Data for this task |
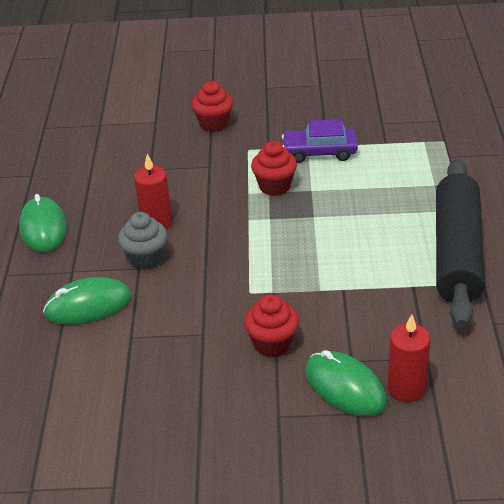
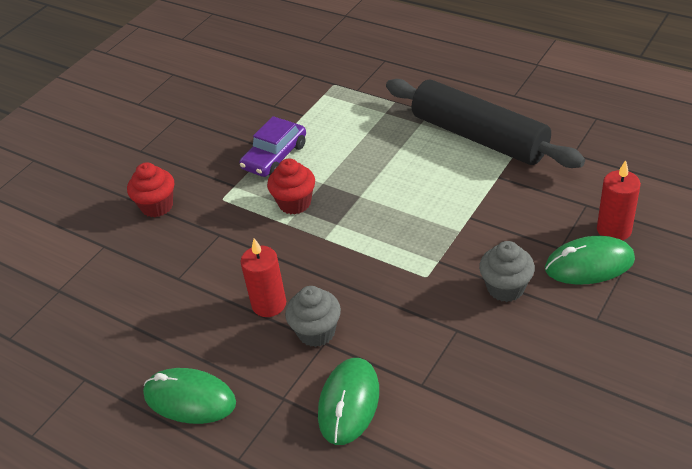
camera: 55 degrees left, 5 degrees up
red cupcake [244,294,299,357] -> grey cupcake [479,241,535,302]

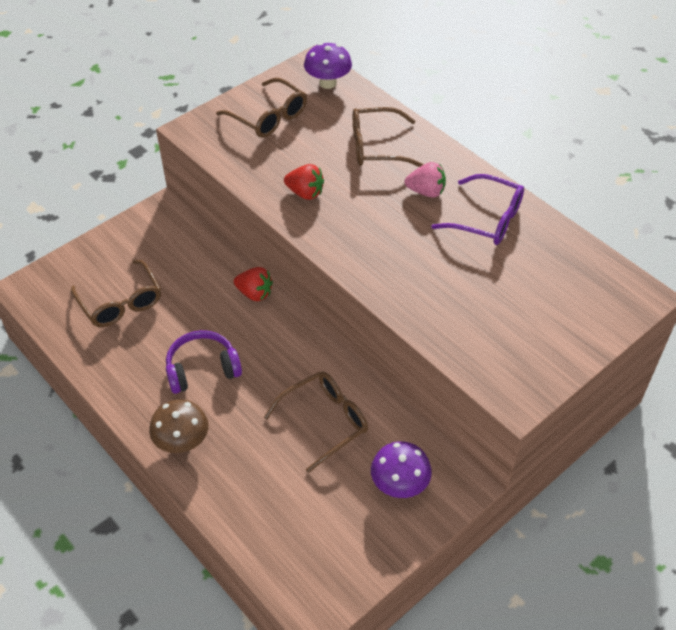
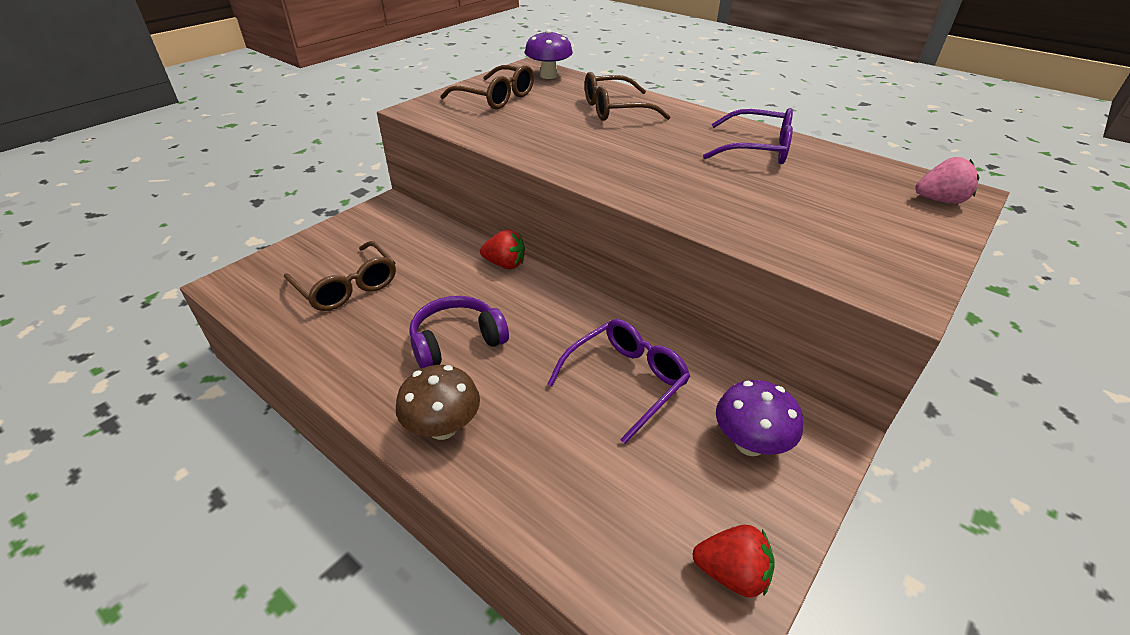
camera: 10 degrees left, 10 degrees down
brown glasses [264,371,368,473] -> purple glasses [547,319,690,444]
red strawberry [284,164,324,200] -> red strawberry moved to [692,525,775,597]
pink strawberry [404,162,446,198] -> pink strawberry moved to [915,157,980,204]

---

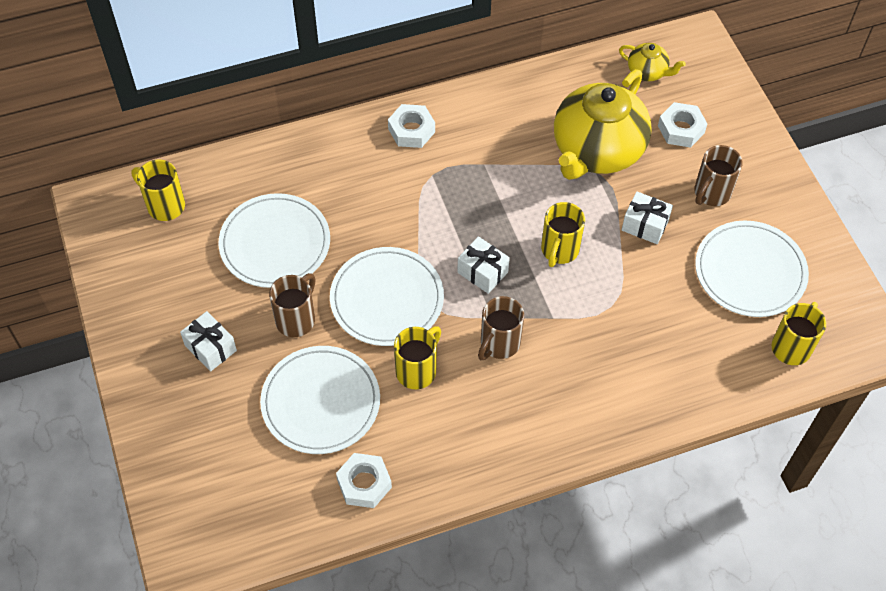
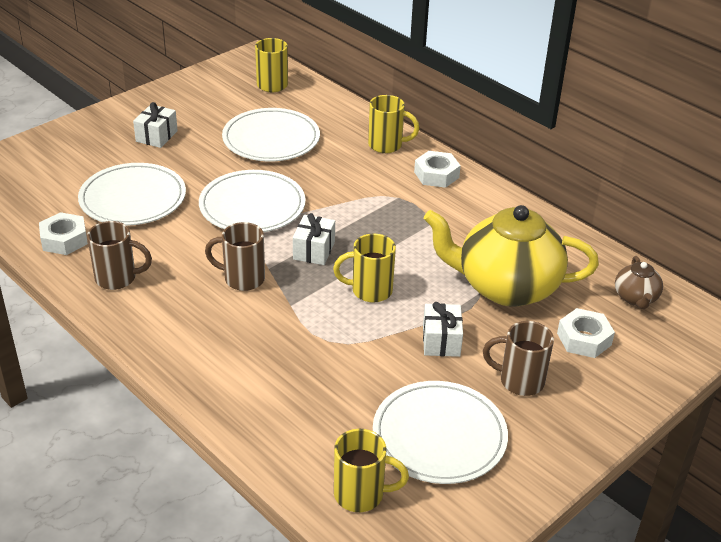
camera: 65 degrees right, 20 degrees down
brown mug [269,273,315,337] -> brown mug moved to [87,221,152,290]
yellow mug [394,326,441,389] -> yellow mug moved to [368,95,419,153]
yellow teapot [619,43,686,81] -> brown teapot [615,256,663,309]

---

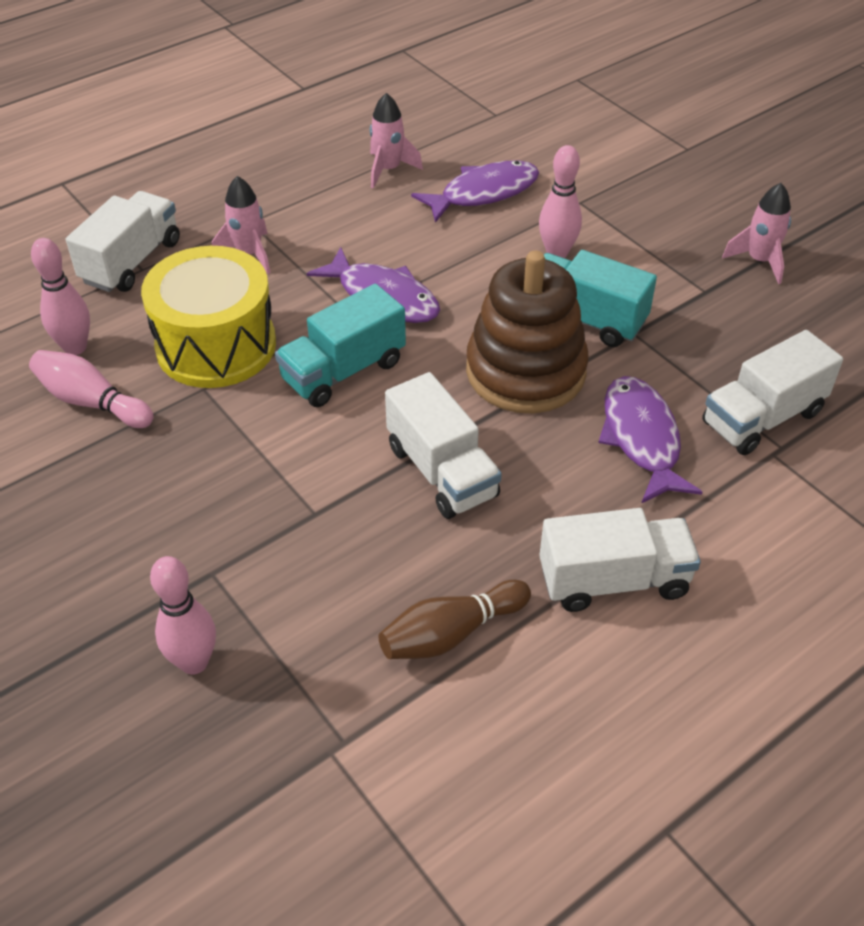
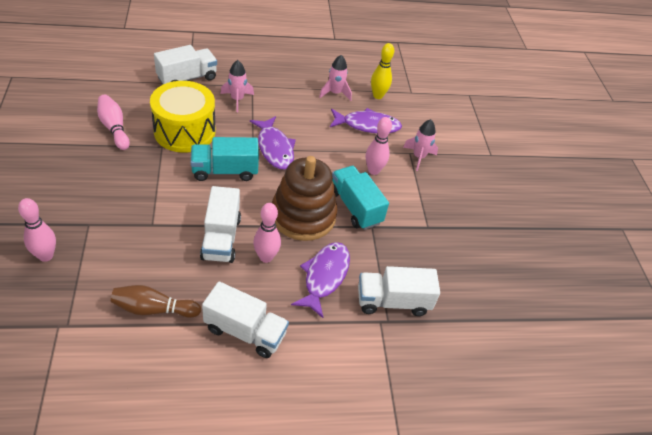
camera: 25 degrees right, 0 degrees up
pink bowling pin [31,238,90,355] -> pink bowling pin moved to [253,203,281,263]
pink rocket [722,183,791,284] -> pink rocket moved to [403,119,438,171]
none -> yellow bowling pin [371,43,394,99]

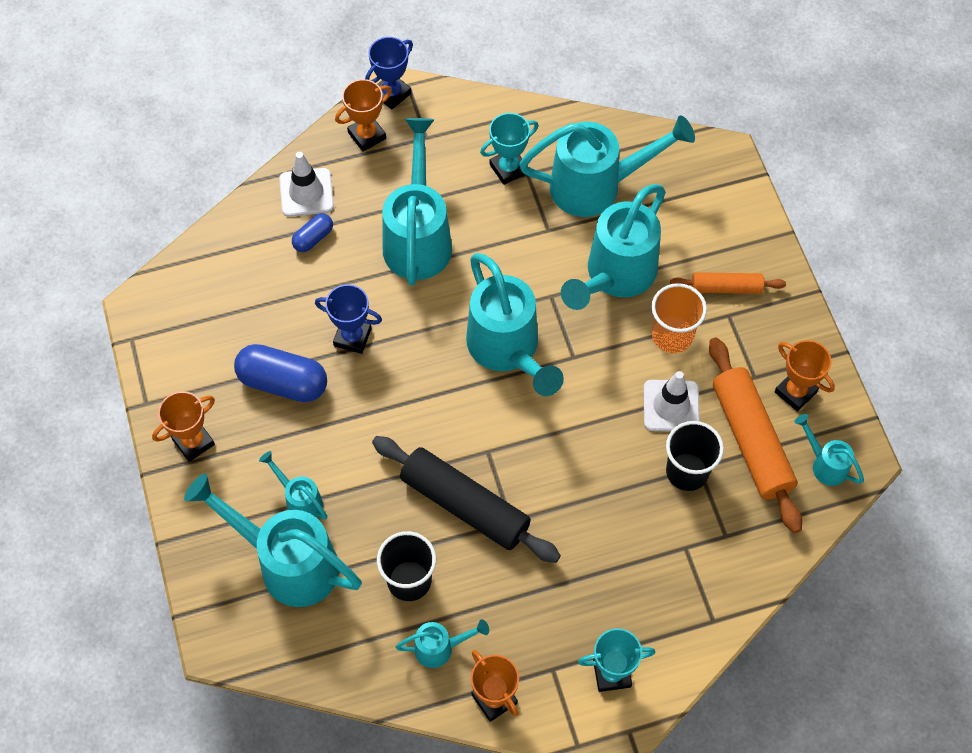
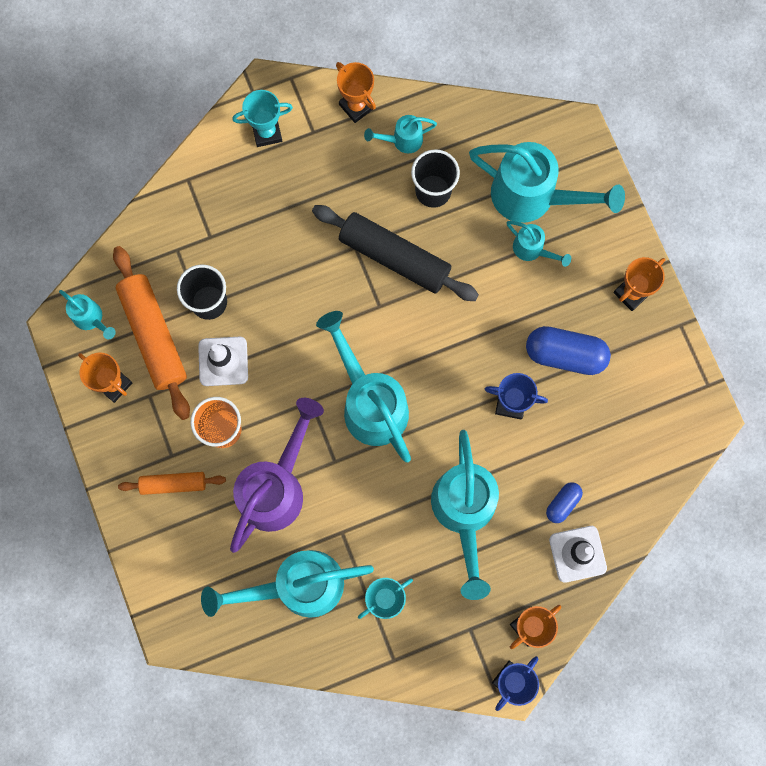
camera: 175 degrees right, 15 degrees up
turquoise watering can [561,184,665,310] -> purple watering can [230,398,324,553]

Description of the task | Start at the line containing "none -> yellow bowling pin [371,43,394,99]" above and stop at the line containing "turquoise watering can". Output those lines exactly, both included, but none of the pictures.

Exercise answer |
none -> yellow bowling pin [371,43,394,99]

camera: 175 degrees right, 15 degrees up
turquoise watering can [561,184,665,310] -> purple watering can [230,398,324,553]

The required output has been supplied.